[STORED DATA]
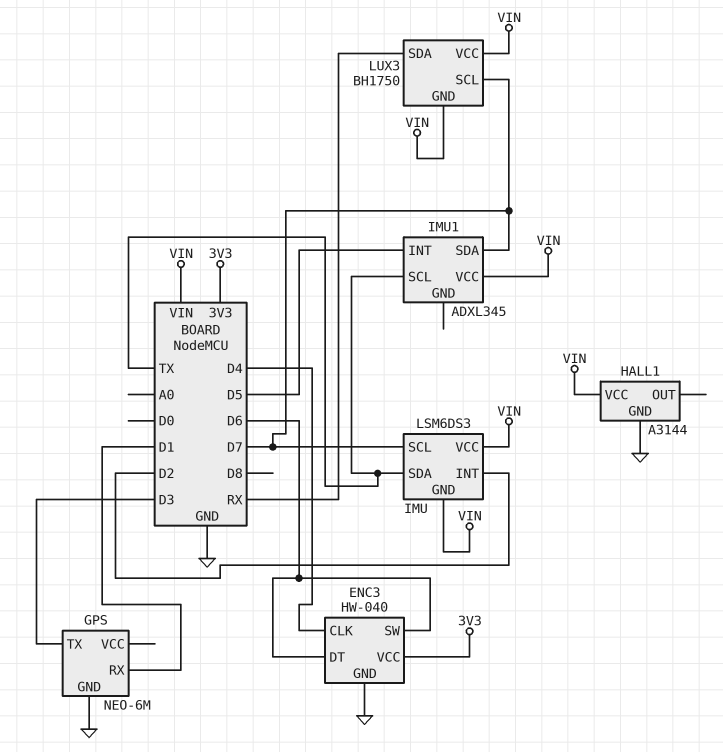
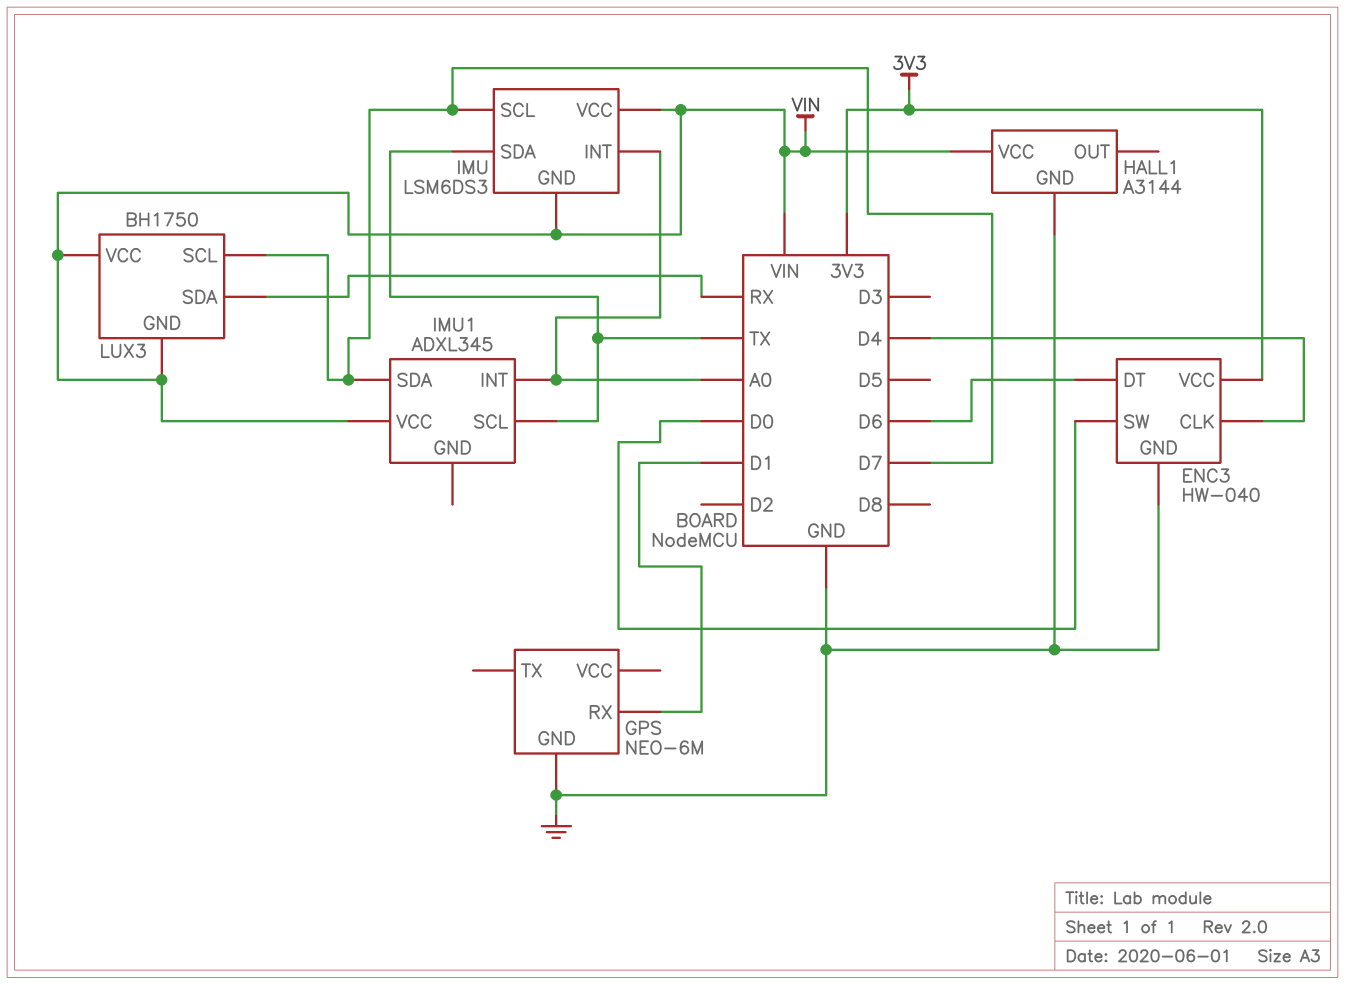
ENC3 pin SW: D6 -> D0
GPS pin TX: D3 -> none
IMU pin INT: D2 -> A0
IMU1 pin INT: D5 -> A0

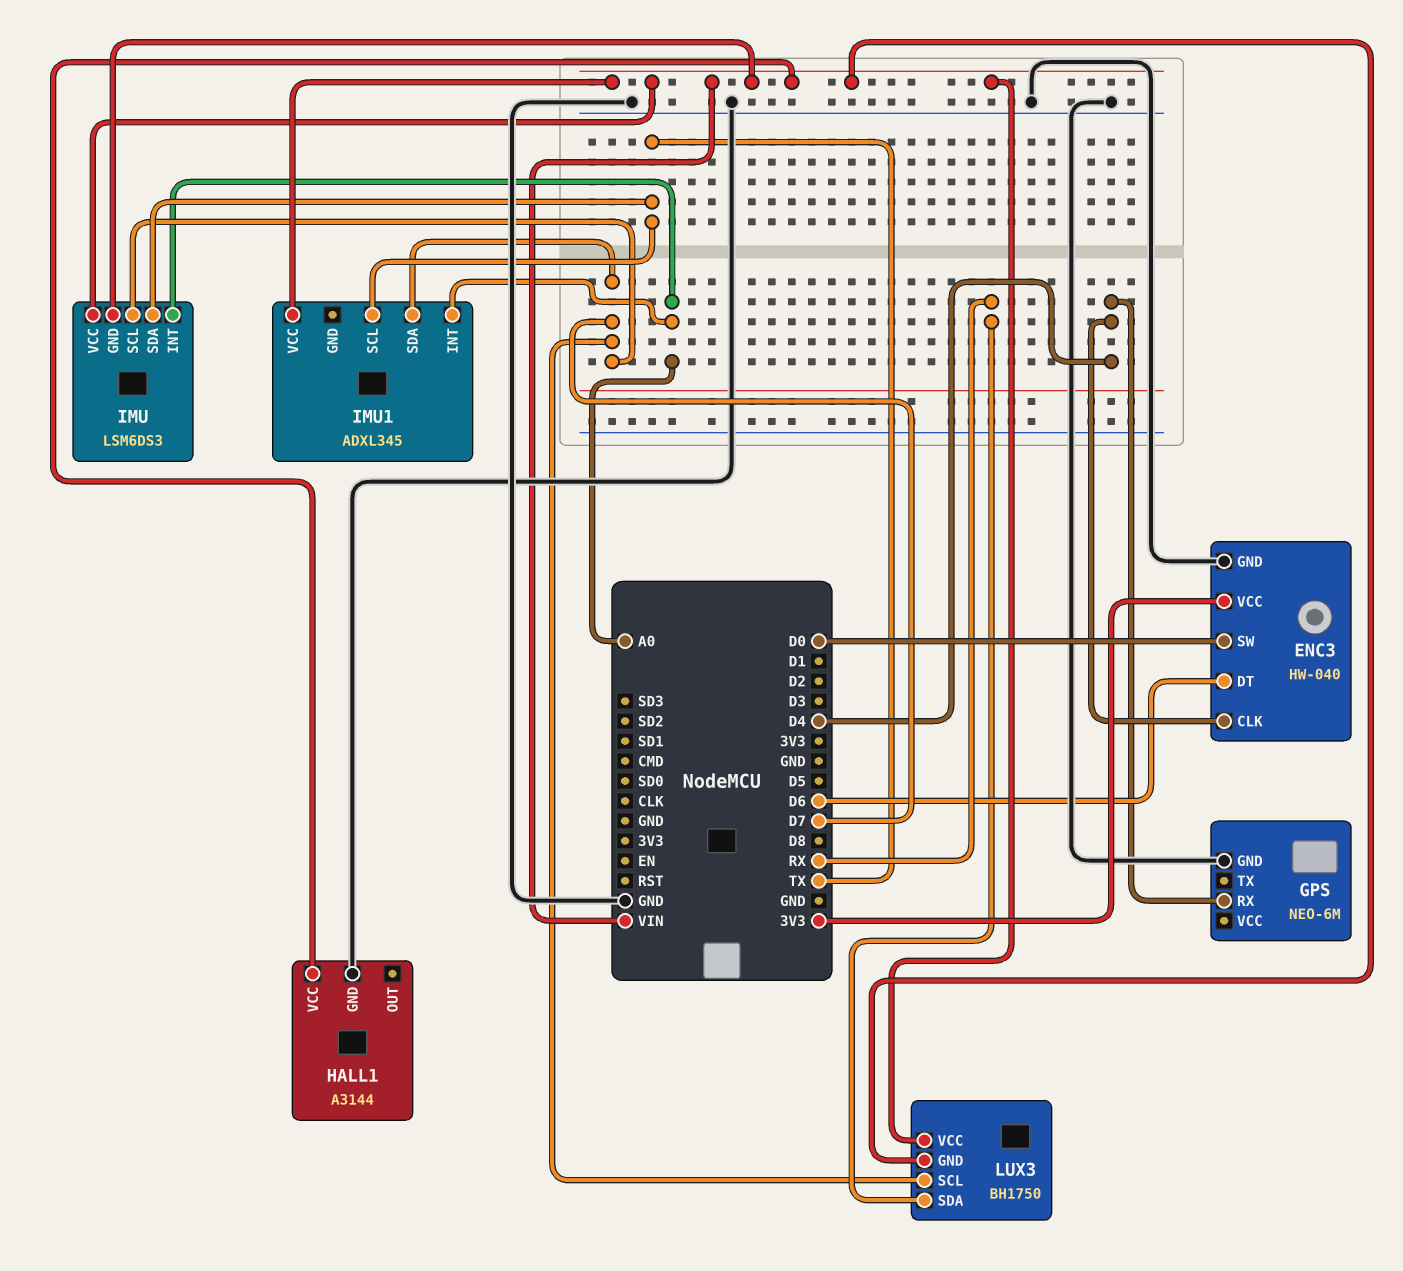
GPS pin RX: D1 -> D4

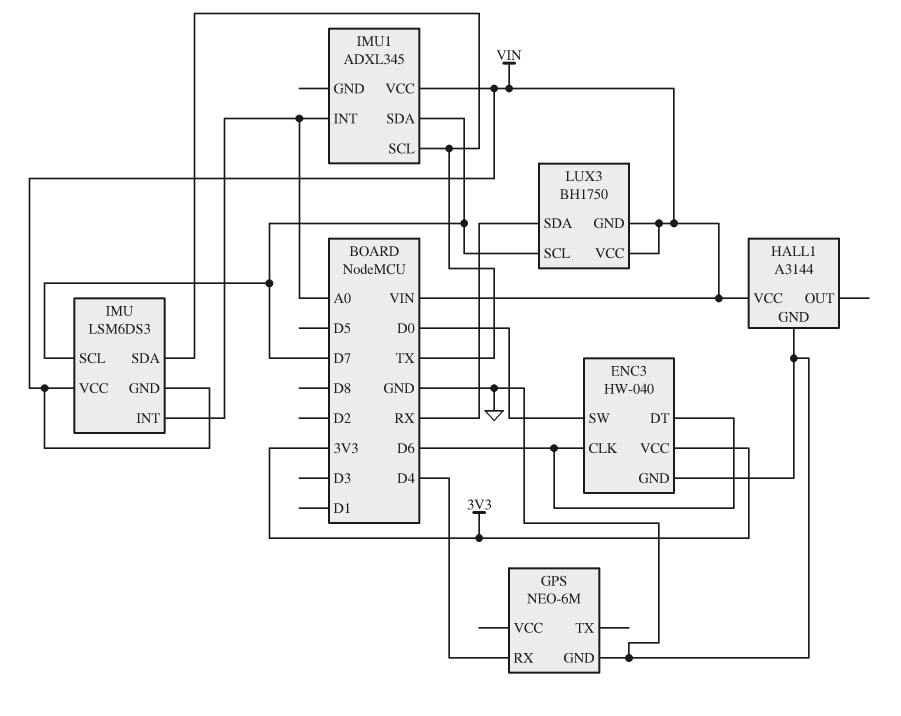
ENC3 pin CLK: D4 -> D6

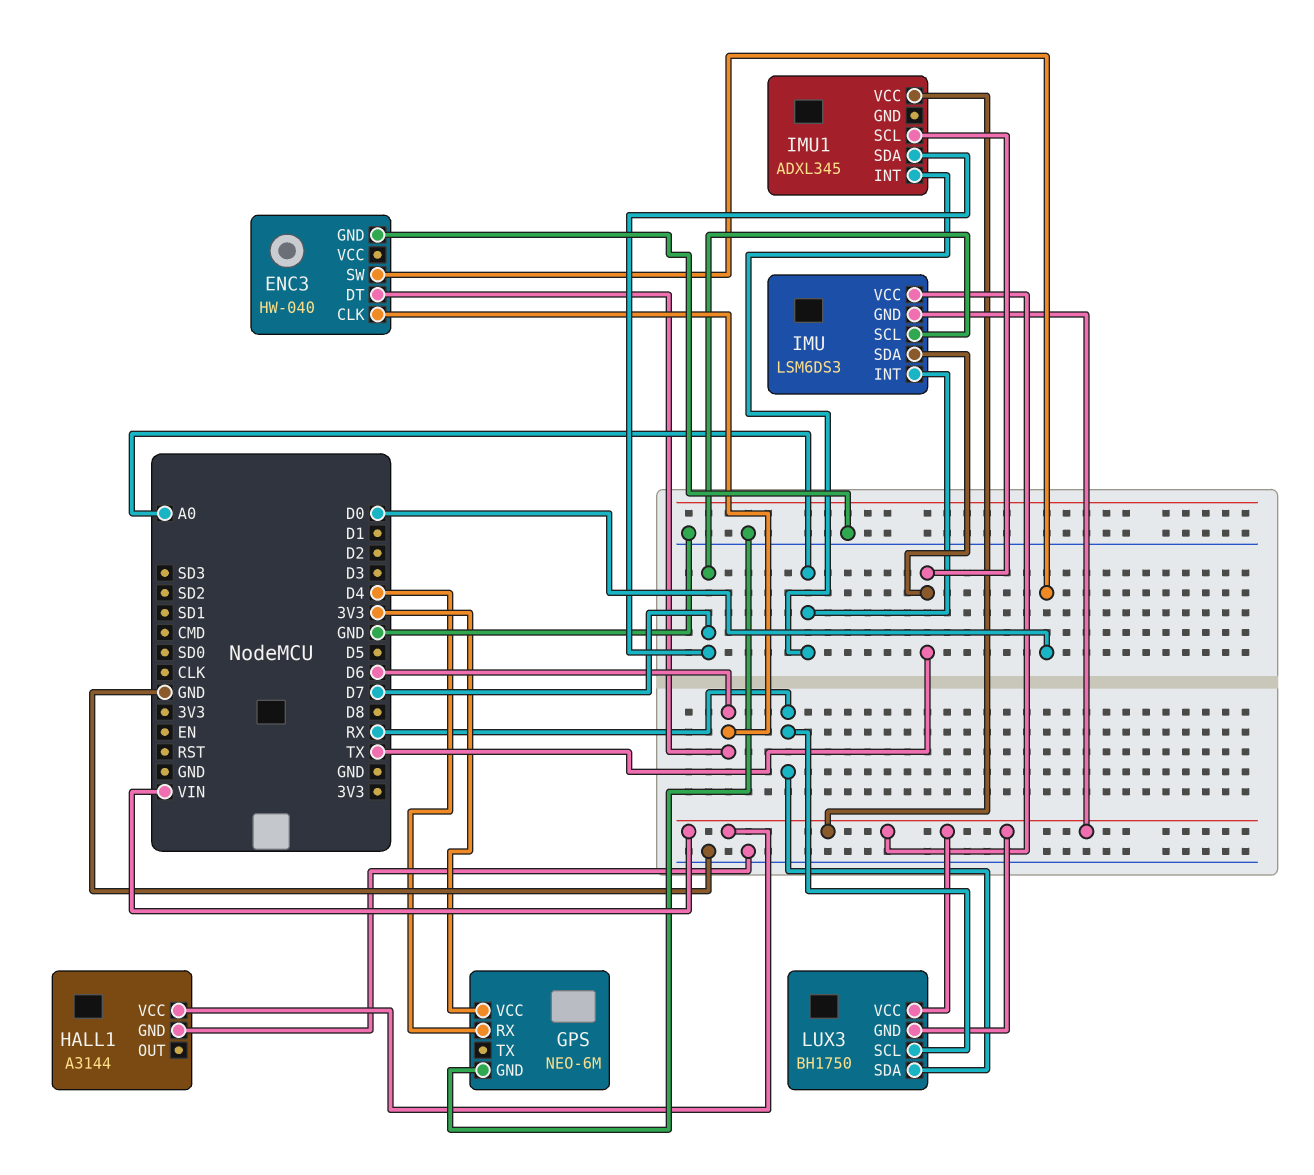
ENC3 pin VCC: 3V3 -> none
GPS pin VCC: none -> 3V3
LUX3 pin SCL: D7 -> RX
[/STORED DATA]
• _WHAT THE EXERCISE ASKS_
What is wanted is a verbatim transcription of every record above, pictures excluded.

• _RESULT BELOW_
ENC3 pin SW: D6 -> D0
GPS pin TX: D3 -> none
IMU pin INT: D2 -> A0
IMU1 pin INT: D5 -> A0

GPS pin RX: D1 -> D4

ENC3 pin CLK: D4 -> D6

ENC3 pin VCC: 3V3 -> none
GPS pin VCC: none -> 3V3
LUX3 pin SCL: D7 -> RX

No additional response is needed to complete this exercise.